[Before-and-after object listings]:
════════════════

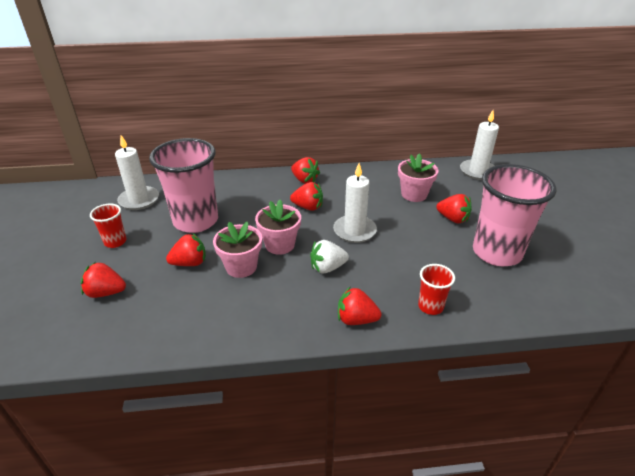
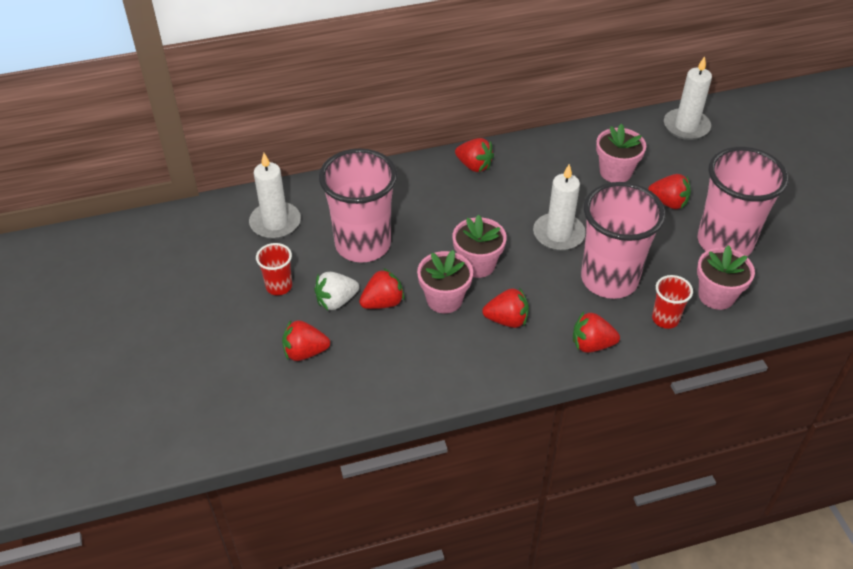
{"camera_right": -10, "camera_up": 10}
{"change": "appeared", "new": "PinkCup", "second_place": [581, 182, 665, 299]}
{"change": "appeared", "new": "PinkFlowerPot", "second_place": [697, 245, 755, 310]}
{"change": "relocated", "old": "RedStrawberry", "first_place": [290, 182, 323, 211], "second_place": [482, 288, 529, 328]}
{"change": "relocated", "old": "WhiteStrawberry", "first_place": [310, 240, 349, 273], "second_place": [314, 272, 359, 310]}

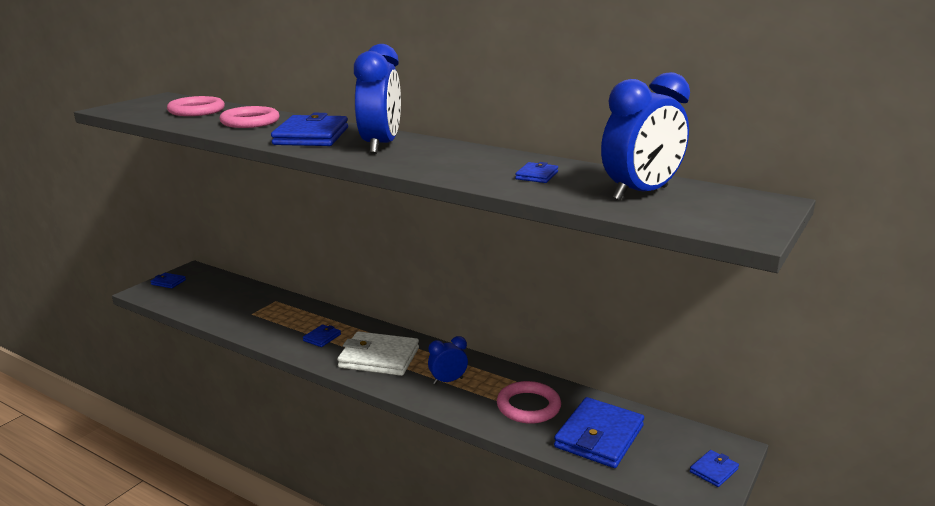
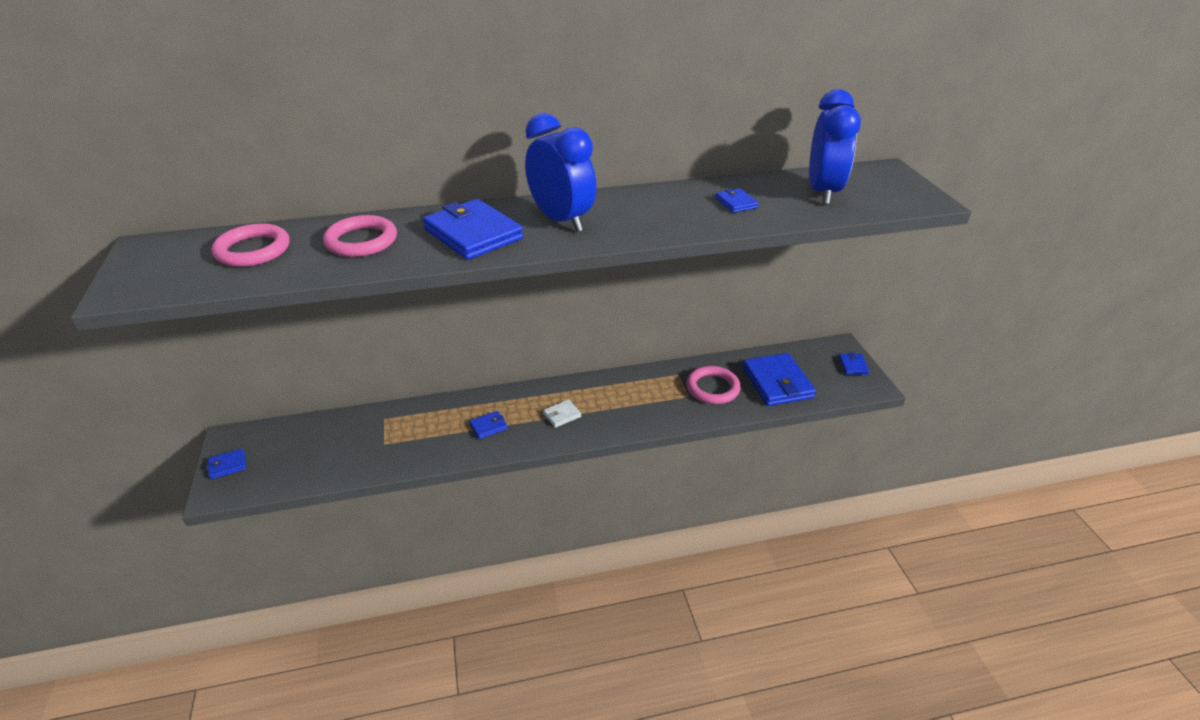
{"camera_right": -45, "camera_up": 15}
{"change": "missing", "old": "BlueClock", "first_place": [428, 336, 468, 384]}
{"change": "spun", "old": "BlueWallet", "first_place": [303, 324, 341, 347], "second_place": [469, 411, 508, 439], "degrees": 75}
{"change": "size", "old": "WhiteWallet", "first_place": [337, 331, 419, 376], "second_place": [543, 400, 581, 428], "factor": 0.47}

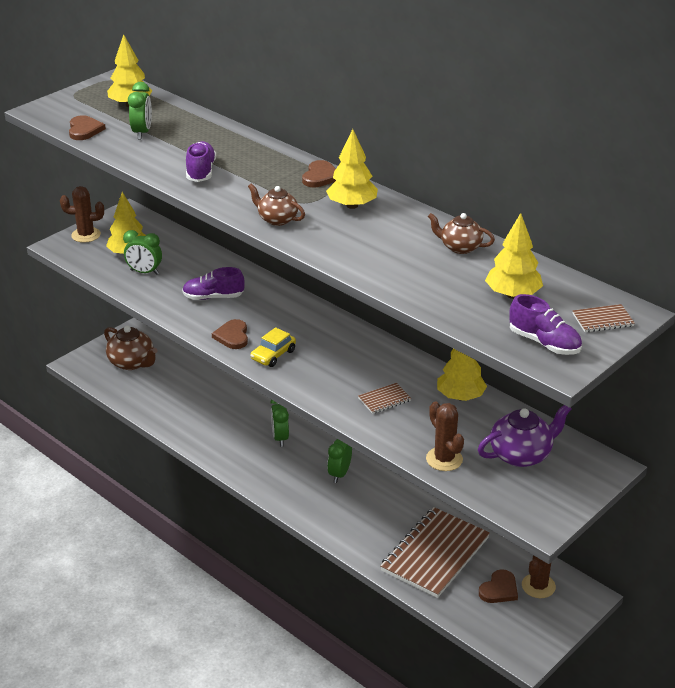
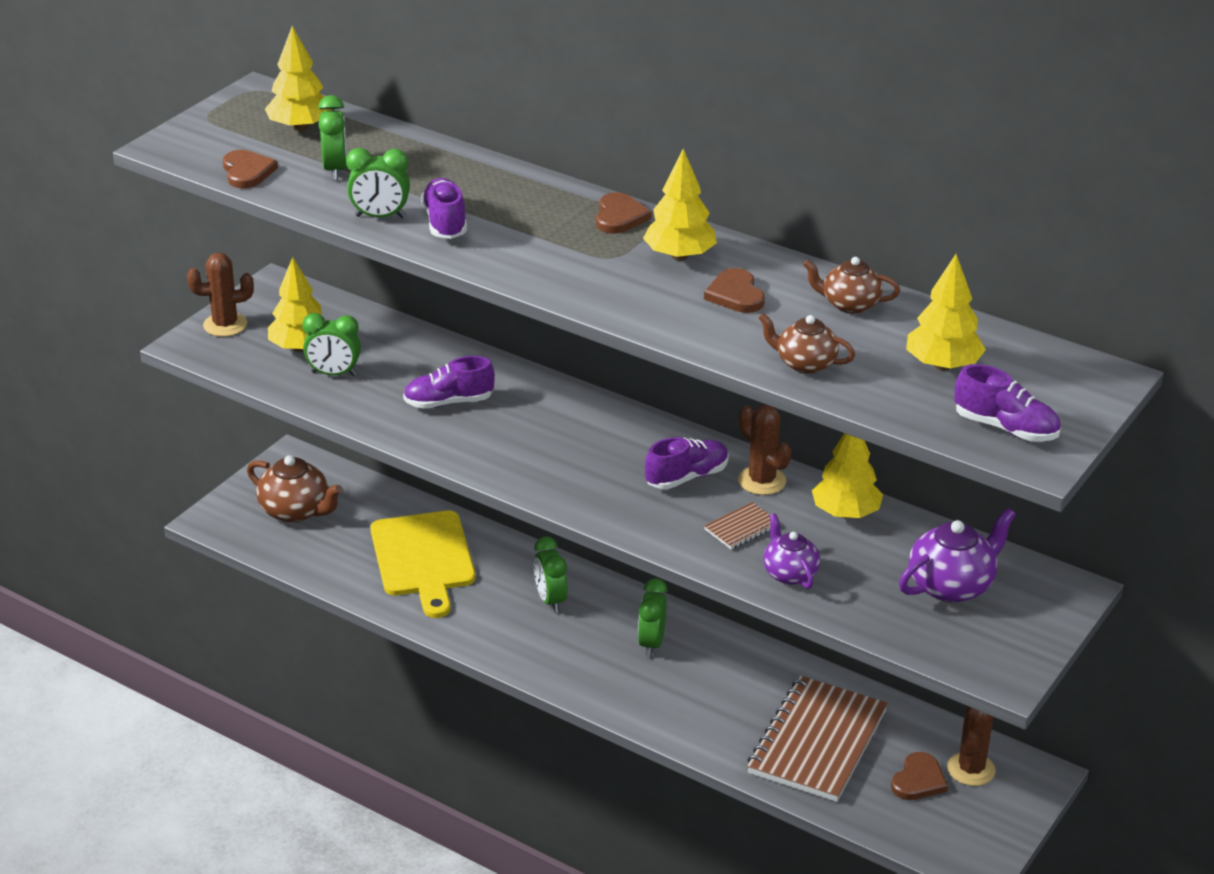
{"camera_right": -10, "camera_up": 0}
{"change": "missing", "old": "YellowCar", "first_place": [250, 327, 296, 367]}
{"change": "missing", "old": "BrownNotebook", "first_place": [572, 304, 635, 332]}
{"change": "appeared", "new": "GreenClock", "second_place": [346, 148, 410, 218]}
{"change": "appeared", "new": "YellowCuttingBoard", "second_place": [370, 510, 476, 618]}
{"change": "appeared", "new": "PurpleShoe", "second_place": [645, 437, 729, 489]}
{"change": "appeared", "new": "PurpleTeapot", "second_place": [763, 513, 820, 589]}
{"change": "relocated", "old": "BrownHeart", "first_place": [212, 319, 248, 349], "second_place": [704, 268, 765, 313]}
{"change": "relocated", "old": "BrownTeapot", "first_place": [248, 184, 305, 226], "second_place": [759, 313, 855, 374]}
{"change": "relocated", "old": "BrownCactus", "first_place": [426, 402, 464, 471], "second_place": [738, 405, 791, 495]}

════════════════

[WHAT IS BEING ASKED]: Leaving images out, please output every line of the data exactly.

[OUTPUT BELOW]:
{"camera_right": -10, "camera_up": 10}
{"change": "appeared", "new": "PinkCup", "second_place": [581, 182, 665, 299]}
{"change": "appeared", "new": "PinkFlowerPot", "second_place": [697, 245, 755, 310]}
{"change": "relocated", "old": "RedStrawberry", "first_place": [290, 182, 323, 211], "second_place": [482, 288, 529, 328]}
{"change": "relocated", "old": "WhiteStrawberry", "first_place": [310, 240, 349, 273], "second_place": [314, 272, 359, 310]}

{"camera_right": -45, "camera_up": 15}
{"change": "missing", "old": "BlueClock", "first_place": [428, 336, 468, 384]}
{"change": "spun", "old": "BlueWallet", "first_place": [303, 324, 341, 347], "second_place": [469, 411, 508, 439], "degrees": 75}
{"change": "size", "old": "WhiteWallet", "first_place": [337, 331, 419, 376], "second_place": [543, 400, 581, 428], "factor": 0.47}

{"camera_right": -10, "camera_up": 0}
{"change": "missing", "old": "YellowCar", "first_place": [250, 327, 296, 367]}
{"change": "missing", "old": "BrownNotebook", "first_place": [572, 304, 635, 332]}
{"change": "appeared", "new": "GreenClock", "second_place": [346, 148, 410, 218]}
{"change": "appeared", "new": "YellowCuttingBoard", "second_place": [370, 510, 476, 618]}
{"change": "appeared", "new": "PurpleShoe", "second_place": [645, 437, 729, 489]}
{"change": "appeared", "new": "PurpleTeapot", "second_place": [763, 513, 820, 589]}
{"change": "relocated", "old": "BrownHeart", "first_place": [212, 319, 248, 349], "second_place": [704, 268, 765, 313]}
{"change": "relocated", "old": "BrownTeapot", "first_place": [248, 184, 305, 226], "second_place": [759, 313, 855, 374]}
{"change": "relocated", "old": "BrownCactus", "first_place": [426, 402, 464, 471], "second_place": [738, 405, 791, 495]}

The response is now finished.